Copy the listing below word for word, from the start of the listing through the line containing "purple rectangle: moved 26 px left, 32 px up", including both ends.

Dataset excerpts
────────────────

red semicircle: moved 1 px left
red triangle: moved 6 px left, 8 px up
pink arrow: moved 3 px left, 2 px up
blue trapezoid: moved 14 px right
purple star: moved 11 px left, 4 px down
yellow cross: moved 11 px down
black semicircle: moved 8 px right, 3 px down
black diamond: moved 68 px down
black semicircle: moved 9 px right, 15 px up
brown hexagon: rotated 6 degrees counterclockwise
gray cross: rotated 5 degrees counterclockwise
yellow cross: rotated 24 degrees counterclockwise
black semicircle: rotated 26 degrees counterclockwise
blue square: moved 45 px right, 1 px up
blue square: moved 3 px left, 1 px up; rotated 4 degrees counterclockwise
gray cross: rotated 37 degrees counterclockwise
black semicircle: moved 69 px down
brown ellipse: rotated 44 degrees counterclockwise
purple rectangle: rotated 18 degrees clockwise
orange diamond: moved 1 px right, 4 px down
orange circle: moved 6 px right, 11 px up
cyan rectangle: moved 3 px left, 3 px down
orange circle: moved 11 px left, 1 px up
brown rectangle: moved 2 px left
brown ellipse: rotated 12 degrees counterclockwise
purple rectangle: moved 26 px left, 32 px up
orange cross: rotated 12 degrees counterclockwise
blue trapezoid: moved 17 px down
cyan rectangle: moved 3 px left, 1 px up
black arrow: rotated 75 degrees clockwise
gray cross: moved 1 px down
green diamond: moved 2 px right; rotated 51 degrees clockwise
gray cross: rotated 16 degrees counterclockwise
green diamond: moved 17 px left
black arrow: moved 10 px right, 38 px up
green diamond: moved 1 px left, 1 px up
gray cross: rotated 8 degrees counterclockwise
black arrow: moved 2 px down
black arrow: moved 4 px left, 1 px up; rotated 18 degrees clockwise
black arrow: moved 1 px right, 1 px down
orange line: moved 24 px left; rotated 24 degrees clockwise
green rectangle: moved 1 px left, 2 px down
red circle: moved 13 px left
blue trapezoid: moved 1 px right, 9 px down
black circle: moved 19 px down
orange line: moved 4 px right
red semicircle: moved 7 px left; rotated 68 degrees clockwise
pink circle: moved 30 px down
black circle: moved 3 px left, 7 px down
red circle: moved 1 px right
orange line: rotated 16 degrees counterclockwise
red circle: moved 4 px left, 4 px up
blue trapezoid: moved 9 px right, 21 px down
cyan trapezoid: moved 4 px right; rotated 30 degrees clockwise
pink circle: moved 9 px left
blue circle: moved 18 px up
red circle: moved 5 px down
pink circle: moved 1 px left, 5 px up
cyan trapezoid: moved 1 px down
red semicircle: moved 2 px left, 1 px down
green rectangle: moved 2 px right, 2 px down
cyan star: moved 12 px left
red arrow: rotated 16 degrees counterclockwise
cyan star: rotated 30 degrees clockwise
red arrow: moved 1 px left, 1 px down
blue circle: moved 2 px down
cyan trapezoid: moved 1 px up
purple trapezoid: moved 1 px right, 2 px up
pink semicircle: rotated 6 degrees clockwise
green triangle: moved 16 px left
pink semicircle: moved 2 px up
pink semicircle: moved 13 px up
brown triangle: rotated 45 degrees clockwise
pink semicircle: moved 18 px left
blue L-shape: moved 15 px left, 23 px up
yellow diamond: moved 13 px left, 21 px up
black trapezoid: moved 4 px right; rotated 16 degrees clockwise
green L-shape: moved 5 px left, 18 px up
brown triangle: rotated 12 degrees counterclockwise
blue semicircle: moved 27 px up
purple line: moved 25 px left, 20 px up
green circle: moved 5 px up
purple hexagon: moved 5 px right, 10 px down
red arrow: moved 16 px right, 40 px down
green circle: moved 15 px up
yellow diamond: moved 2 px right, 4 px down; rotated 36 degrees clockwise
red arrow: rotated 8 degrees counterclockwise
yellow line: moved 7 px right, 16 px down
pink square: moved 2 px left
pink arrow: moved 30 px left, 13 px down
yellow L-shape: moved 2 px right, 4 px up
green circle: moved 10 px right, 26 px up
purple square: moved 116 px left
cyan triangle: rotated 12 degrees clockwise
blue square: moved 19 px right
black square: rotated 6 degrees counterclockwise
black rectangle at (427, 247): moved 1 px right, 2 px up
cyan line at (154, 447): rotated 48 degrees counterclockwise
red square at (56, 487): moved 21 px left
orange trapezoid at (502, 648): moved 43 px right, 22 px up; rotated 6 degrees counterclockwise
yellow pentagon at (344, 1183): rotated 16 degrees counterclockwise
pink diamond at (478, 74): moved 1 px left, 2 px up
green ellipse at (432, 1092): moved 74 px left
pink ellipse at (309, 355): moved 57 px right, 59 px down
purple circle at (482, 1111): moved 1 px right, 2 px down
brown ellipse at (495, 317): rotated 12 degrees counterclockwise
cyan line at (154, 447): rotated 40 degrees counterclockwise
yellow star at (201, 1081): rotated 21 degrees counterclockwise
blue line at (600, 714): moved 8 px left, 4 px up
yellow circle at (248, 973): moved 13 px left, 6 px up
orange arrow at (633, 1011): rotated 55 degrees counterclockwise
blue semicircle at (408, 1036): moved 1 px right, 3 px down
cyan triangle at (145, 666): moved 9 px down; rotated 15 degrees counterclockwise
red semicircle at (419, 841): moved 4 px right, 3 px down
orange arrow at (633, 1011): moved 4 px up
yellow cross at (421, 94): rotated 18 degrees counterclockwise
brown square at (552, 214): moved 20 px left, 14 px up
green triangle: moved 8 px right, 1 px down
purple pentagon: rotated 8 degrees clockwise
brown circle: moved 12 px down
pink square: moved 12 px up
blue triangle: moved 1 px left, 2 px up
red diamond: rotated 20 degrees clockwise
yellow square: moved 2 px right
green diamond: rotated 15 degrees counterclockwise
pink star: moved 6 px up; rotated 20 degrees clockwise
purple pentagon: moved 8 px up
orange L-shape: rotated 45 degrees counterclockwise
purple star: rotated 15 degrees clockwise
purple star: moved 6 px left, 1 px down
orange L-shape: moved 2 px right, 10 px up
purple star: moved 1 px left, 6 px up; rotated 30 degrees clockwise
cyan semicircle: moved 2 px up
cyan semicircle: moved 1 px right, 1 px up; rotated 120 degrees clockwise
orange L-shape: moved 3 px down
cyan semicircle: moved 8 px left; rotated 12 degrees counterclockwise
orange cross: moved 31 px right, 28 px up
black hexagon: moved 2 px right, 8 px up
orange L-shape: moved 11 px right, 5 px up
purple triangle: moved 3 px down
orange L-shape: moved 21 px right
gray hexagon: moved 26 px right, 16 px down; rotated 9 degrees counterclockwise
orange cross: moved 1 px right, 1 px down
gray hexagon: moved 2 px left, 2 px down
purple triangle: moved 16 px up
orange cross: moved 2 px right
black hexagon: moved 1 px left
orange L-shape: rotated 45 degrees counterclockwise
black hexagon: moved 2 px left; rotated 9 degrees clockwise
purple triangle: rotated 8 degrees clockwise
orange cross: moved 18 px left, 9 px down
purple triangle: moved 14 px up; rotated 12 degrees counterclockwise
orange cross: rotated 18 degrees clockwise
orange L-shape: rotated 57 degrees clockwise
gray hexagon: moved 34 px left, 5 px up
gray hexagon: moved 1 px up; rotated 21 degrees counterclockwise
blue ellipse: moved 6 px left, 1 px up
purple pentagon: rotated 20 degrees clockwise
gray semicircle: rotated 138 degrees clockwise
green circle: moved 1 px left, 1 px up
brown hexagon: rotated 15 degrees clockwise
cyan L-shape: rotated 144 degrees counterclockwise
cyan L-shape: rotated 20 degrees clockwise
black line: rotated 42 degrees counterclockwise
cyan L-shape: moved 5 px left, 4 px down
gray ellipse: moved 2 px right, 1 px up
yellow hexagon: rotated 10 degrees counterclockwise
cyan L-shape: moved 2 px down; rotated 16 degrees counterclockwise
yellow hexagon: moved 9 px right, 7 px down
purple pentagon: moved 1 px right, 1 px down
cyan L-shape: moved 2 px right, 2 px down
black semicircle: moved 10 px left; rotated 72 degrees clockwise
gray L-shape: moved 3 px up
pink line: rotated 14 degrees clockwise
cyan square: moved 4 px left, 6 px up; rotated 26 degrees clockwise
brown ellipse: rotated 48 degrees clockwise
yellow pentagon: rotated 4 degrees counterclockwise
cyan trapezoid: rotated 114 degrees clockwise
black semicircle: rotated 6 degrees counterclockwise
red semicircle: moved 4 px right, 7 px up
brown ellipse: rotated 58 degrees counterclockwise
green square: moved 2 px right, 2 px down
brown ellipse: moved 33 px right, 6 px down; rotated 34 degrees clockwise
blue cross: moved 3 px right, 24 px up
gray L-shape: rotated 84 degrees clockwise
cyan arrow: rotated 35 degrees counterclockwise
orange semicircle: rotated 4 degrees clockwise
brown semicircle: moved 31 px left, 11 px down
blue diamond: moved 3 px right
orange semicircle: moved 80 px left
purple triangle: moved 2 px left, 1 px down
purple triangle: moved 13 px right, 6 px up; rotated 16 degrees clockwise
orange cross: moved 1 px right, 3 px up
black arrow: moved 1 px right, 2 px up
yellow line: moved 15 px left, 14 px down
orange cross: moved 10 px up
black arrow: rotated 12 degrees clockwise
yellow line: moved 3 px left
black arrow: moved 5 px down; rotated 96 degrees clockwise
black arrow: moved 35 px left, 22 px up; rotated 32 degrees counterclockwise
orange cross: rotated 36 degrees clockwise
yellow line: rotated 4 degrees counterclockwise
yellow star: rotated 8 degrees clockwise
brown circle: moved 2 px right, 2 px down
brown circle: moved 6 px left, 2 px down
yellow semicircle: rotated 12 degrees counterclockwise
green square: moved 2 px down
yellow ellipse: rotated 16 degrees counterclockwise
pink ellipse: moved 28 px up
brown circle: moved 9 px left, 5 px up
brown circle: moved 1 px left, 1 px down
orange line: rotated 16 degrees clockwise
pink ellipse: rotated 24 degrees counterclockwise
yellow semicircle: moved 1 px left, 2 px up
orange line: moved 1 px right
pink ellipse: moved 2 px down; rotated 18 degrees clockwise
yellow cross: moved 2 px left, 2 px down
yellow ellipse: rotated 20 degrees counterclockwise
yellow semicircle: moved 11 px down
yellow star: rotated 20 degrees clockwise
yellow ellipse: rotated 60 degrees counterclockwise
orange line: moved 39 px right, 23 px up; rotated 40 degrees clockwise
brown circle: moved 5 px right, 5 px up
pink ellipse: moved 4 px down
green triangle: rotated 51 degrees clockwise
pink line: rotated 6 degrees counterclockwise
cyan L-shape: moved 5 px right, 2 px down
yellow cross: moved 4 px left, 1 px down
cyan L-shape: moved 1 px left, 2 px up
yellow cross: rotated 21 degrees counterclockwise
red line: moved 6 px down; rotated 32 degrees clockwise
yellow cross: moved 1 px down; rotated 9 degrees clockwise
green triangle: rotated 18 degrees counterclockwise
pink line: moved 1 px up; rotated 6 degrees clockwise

────────────────

_Response to this task_
red semicircle: moved 1 px left
red triangle: moved 6 px left, 8 px up
pink arrow: moved 3 px left, 2 px up
blue trapezoid: moved 14 px right
purple star: moved 11 px left, 4 px down
yellow cross: moved 11 px down
black semicircle: moved 8 px right, 3 px down
black diamond: moved 68 px down
black semicircle: moved 9 px right, 15 px up
brown hexagon: rotated 6 degrees counterclockwise
gray cross: rotated 5 degrees counterclockwise
yellow cross: rotated 24 degrees counterclockwise
black semicircle: rotated 26 degrees counterclockwise
blue square: moved 45 px right, 1 px up
blue square: moved 3 px left, 1 px up; rotated 4 degrees counterclockwise
gray cross: rotated 37 degrees counterclockwise
black semicircle: moved 69 px down
brown ellipse: rotated 44 degrees counterclockwise
purple rectangle: rotated 18 degrees clockwise
orange diamond: moved 1 px right, 4 px down
orange circle: moved 6 px right, 11 px up
cyan rectangle: moved 3 px left, 3 px down
orange circle: moved 11 px left, 1 px up
brown rectangle: moved 2 px left
brown ellipse: rotated 12 degrees counterclockwise
purple rectangle: moved 26 px left, 32 px up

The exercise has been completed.